The records that follow are to be reproduced exactly. Any pictures in them are left out.

Start of INPUT MATERIAL

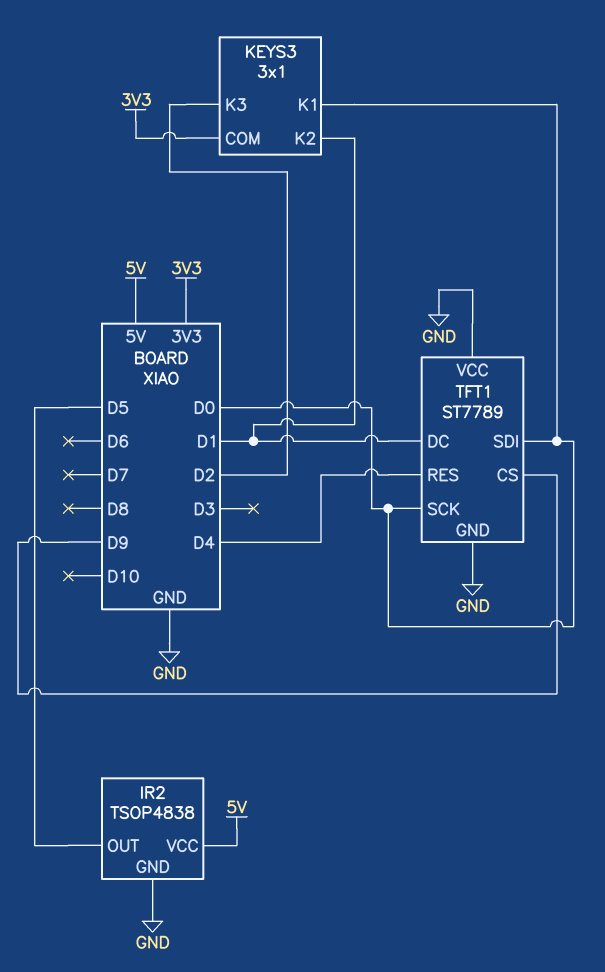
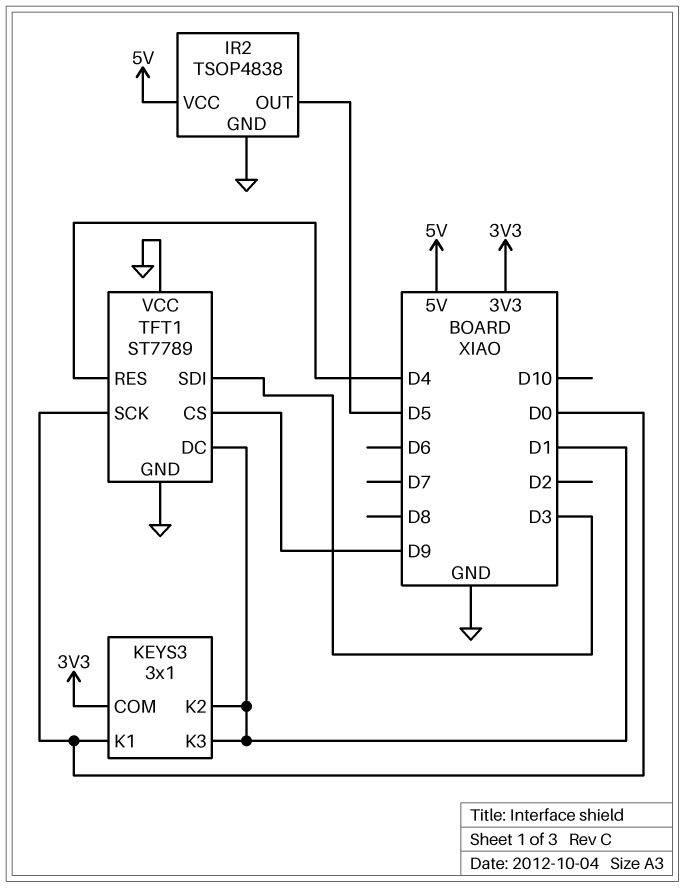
KEYS3 pin K3: D2 -> D1
TFT1 pin SDI: D0 -> D3

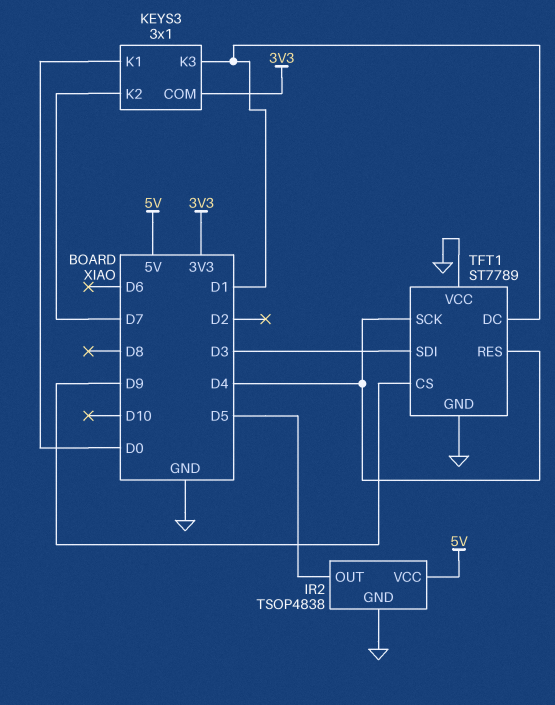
KEYS3 pin K2: D1 -> D7
TFT1 pin SCK: D0 -> D4

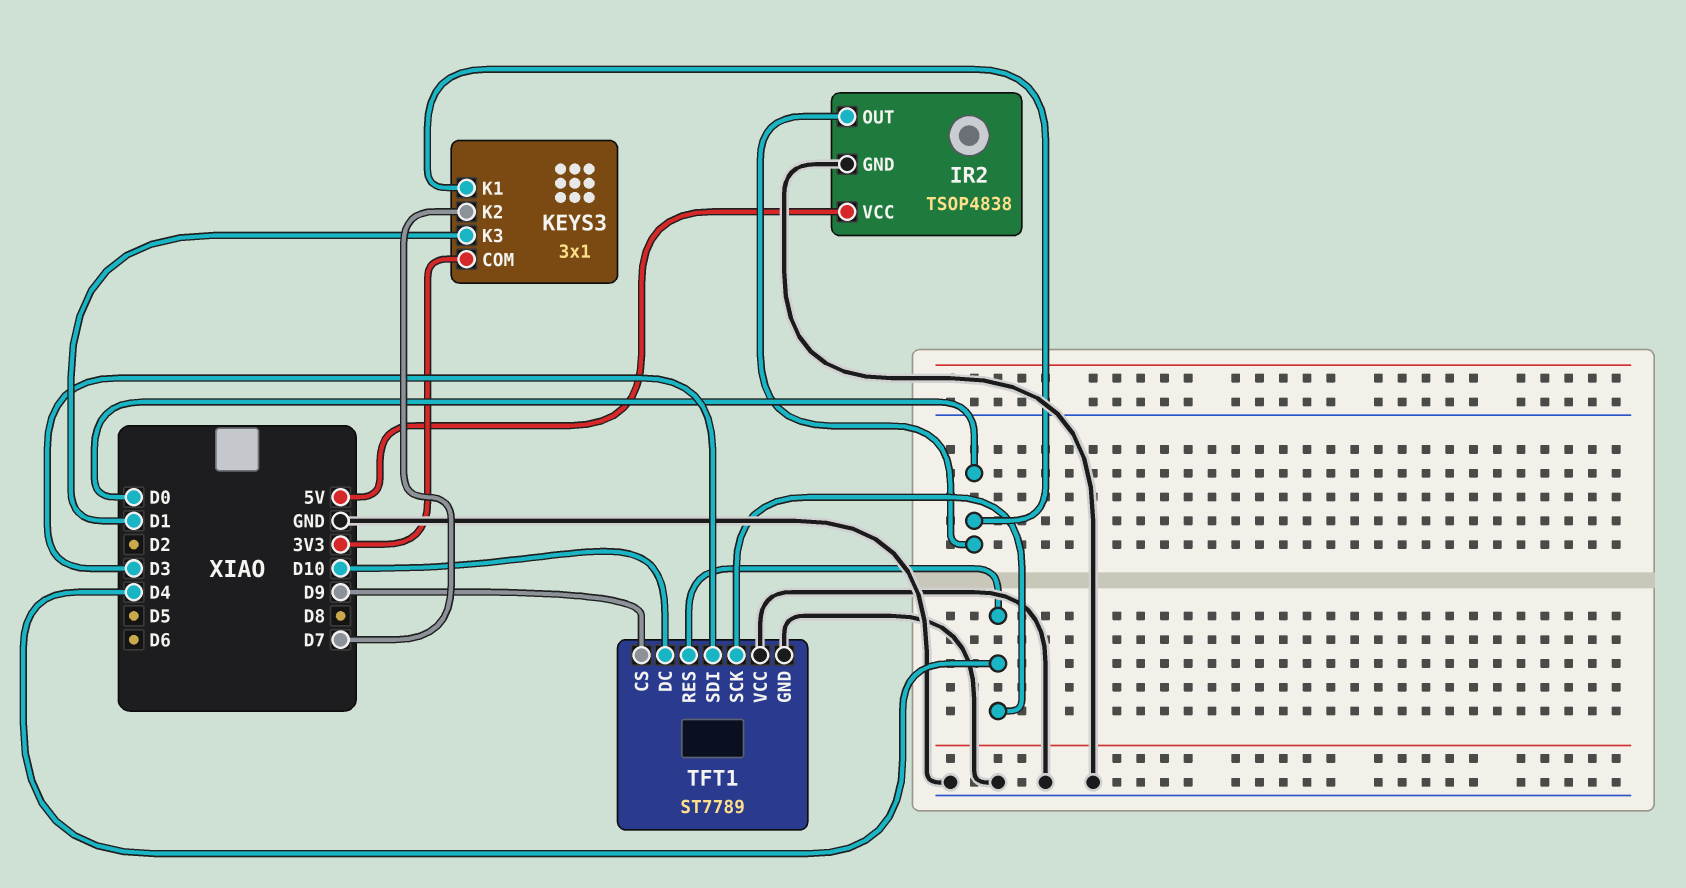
IR2 pin OUT: D5 -> D0
TFT1 pin DC: D1 -> D10

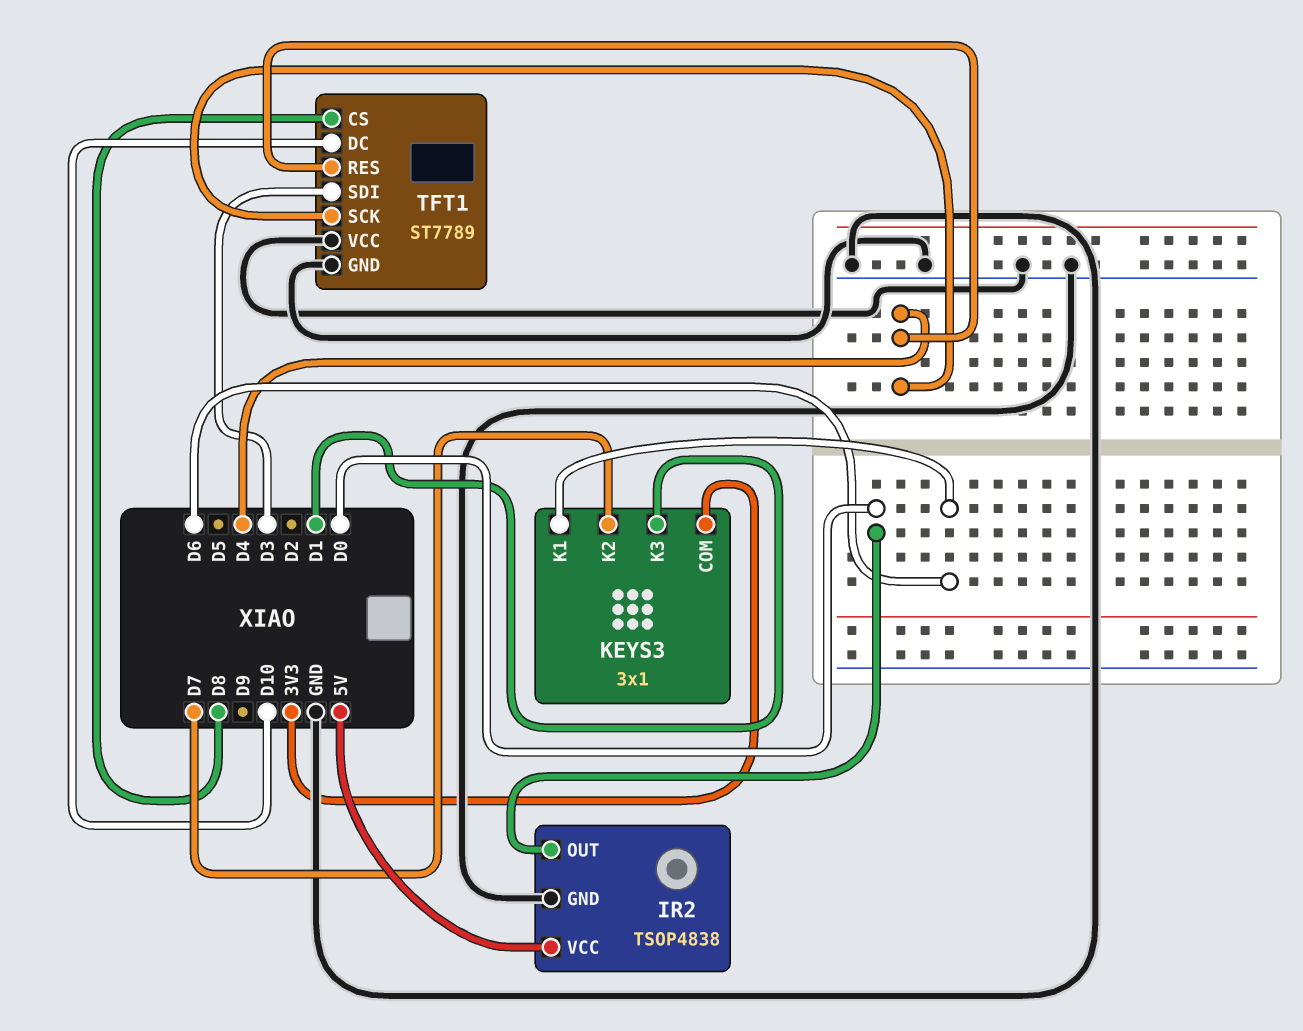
KEYS3 pin K1: D0 -> D6
TFT1 pin CS: D9 -> D8

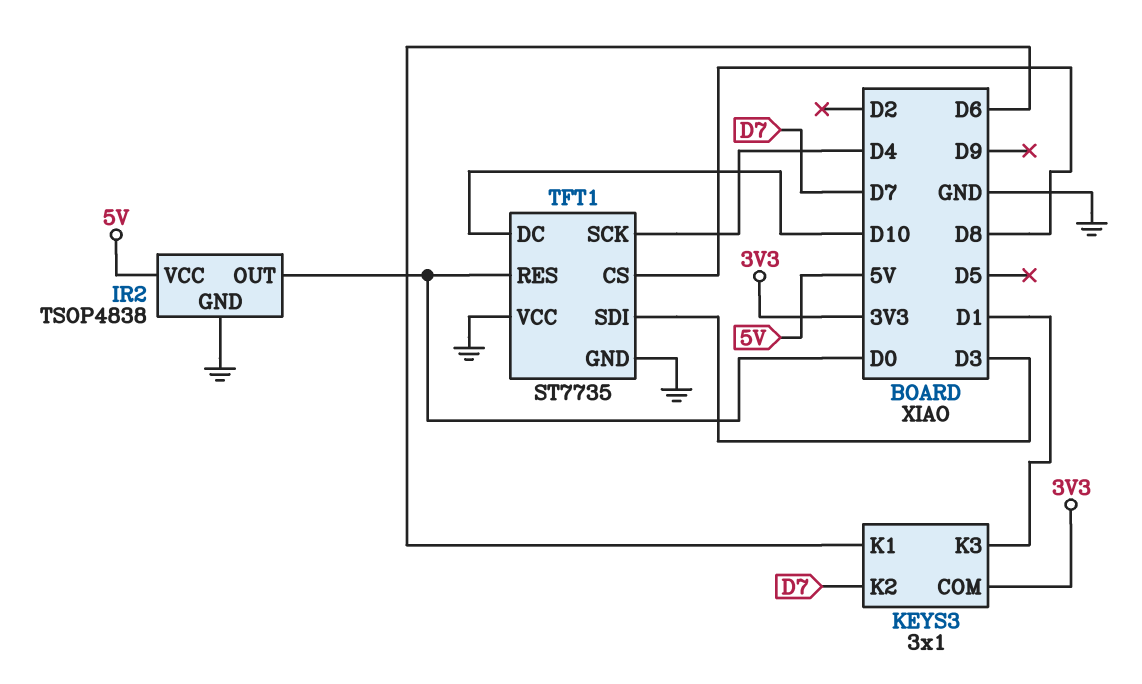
TFT1: ST7789 -> ST7735
TFT1 pin RES: D4 -> D0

End of INPUT MATERIAL

EXERCISE ANSWER:
KEYS3 pin K3: D2 -> D1
TFT1 pin SDI: D0 -> D3

KEYS3 pin K2: D1 -> D7
TFT1 pin SCK: D0 -> D4

IR2 pin OUT: D5 -> D0
TFT1 pin DC: D1 -> D10

KEYS3 pin K1: D0 -> D6
TFT1 pin CS: D9 -> D8

TFT1: ST7789 -> ST7735
TFT1 pin RES: D4 -> D0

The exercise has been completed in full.